*** The input

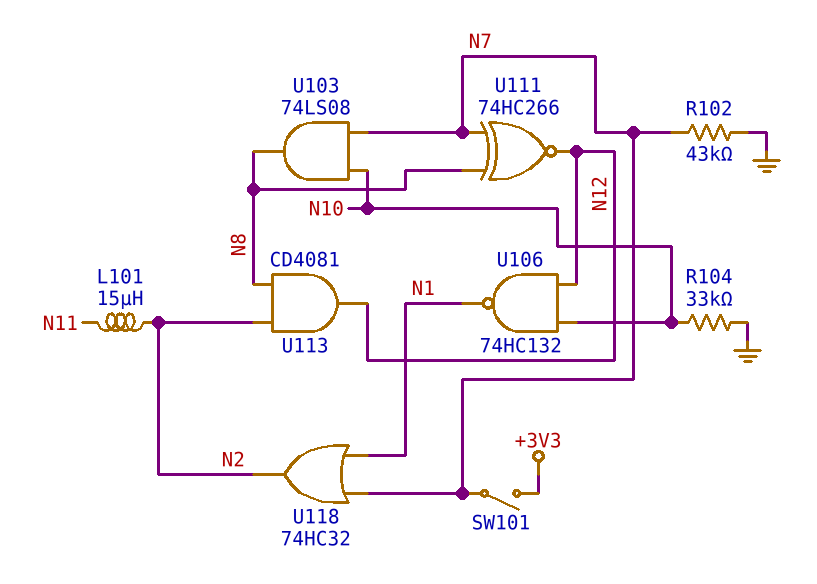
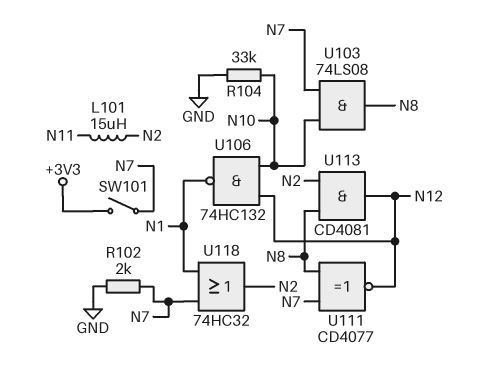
R102: 43k (GND, N7) -> 2k (GND, N7)
U111: XNOR 74HC266 (in N7, in N8, out N12) -> XNOR CD4077 (in N7, in N8, out N12)

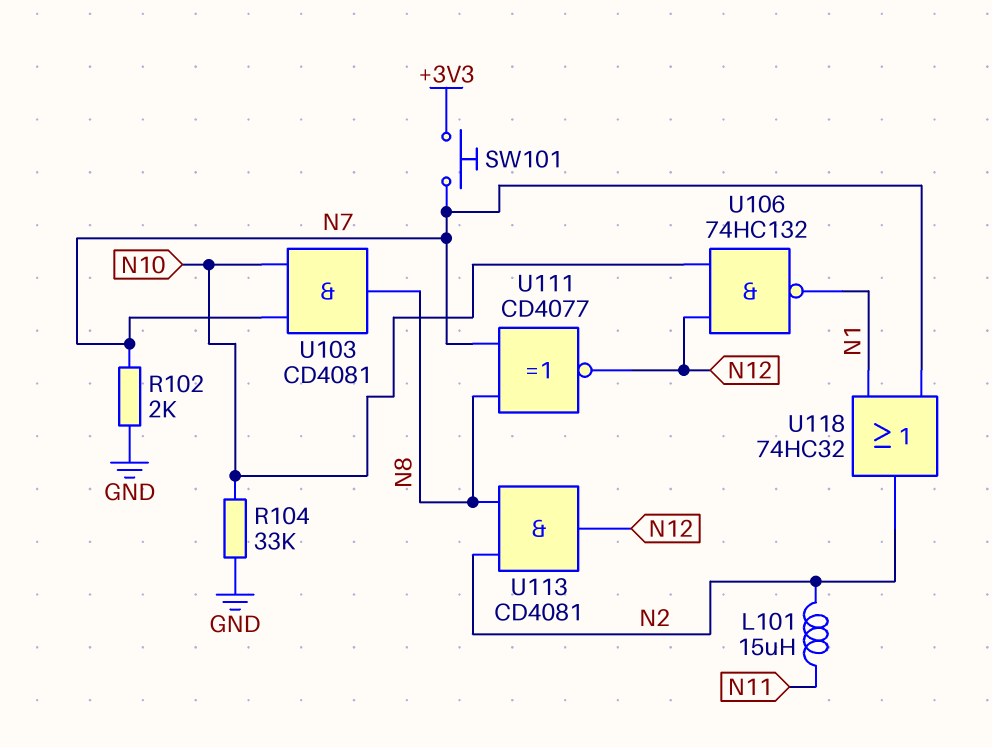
SW101: switch (+3V3, N7) -> button (+3V3, N7)
U103: AND 74LS08 (in N7, in N10, out N8) -> AND CD4081 (in N7, in N10, out N8)

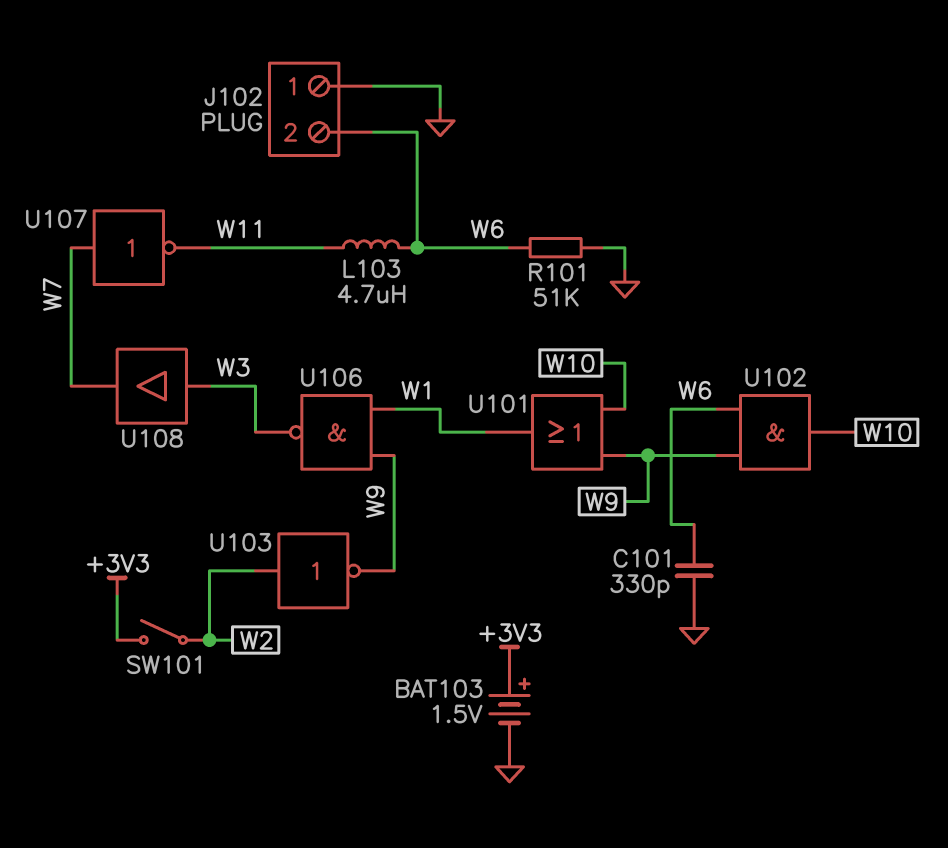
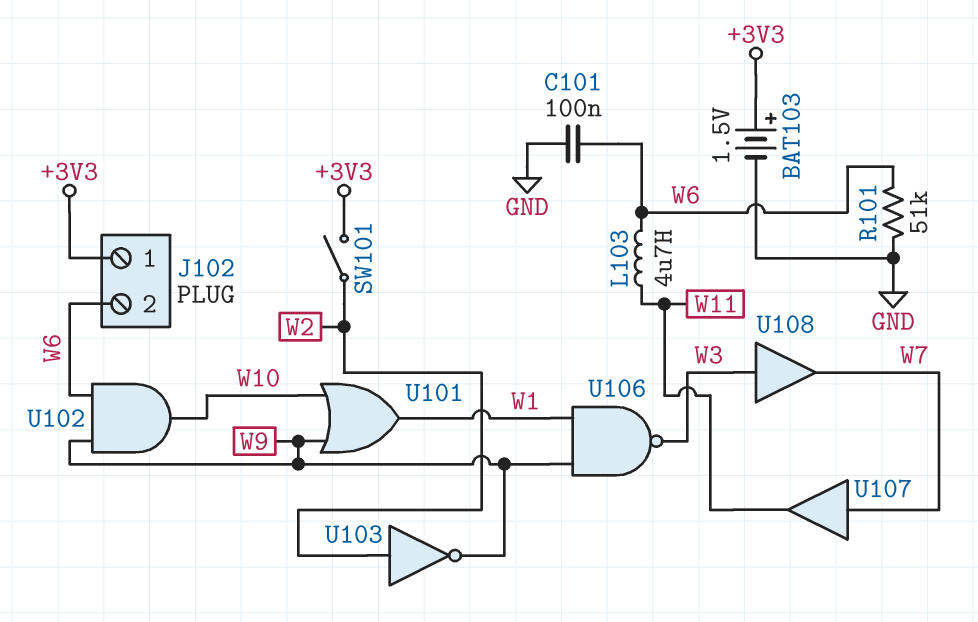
C101: 330pF (GND, W6) -> 100nF (GND, W6)
J102 pin 1: GND -> +3V3
U107: NOT (in W7, out W11) -> buffer (in W7, out W11)

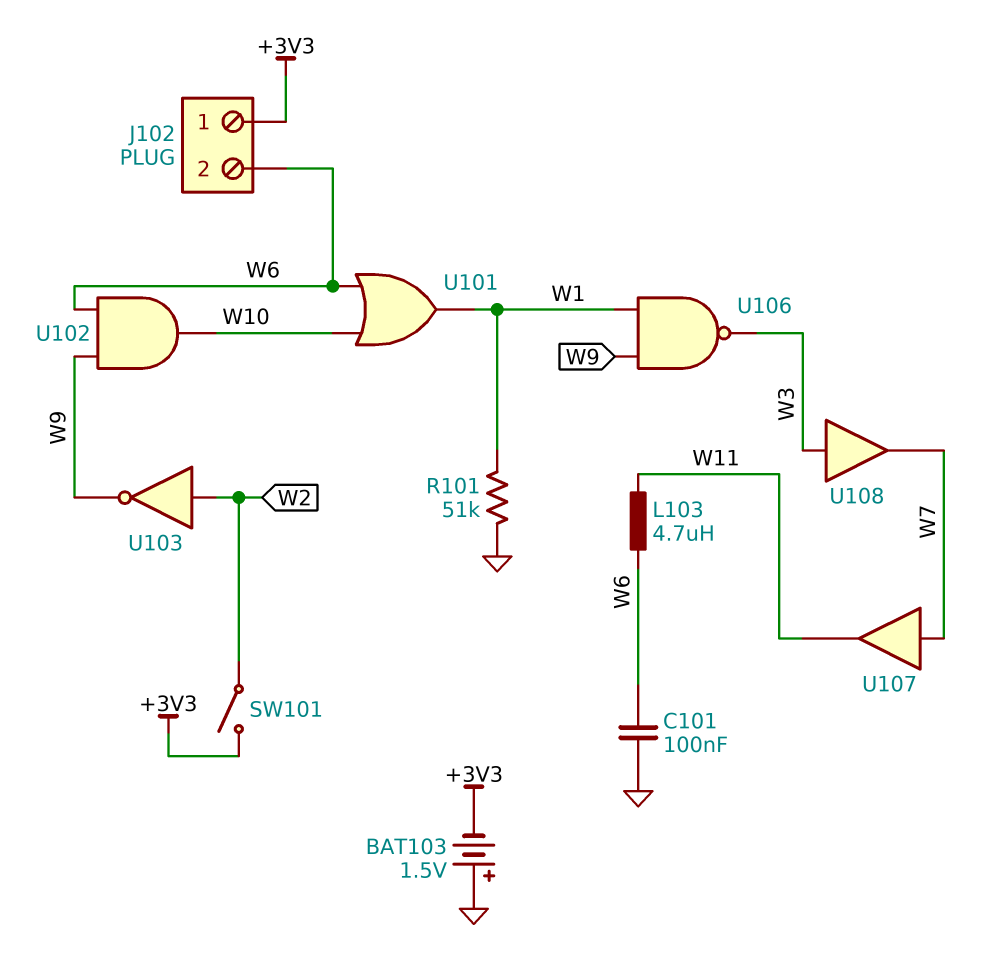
BAT103: 1.5V (plus +3V3, minus GND) -> 1.5V (plus GND, minus +3V3)
R101: 51k (GND, W6) -> 51k (GND, W1)
U101: OR (in W9, in W10, out W1) -> OR (in W6, in W10, out W1)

******

§ **Work request**:
Your task is to set down exactly the lines from the line containing "BAT103: 1.5V (plus" to the end of the data above, including both ends.

§ **Your solution**:
BAT103: 1.5V (plus +3V3, minus GND) -> 1.5V (plus GND, minus +3V3)
R101: 51k (GND, W6) -> 51k (GND, W1)
U101: OR (in W9, in W10, out W1) -> OR (in W6, in W10, out W1)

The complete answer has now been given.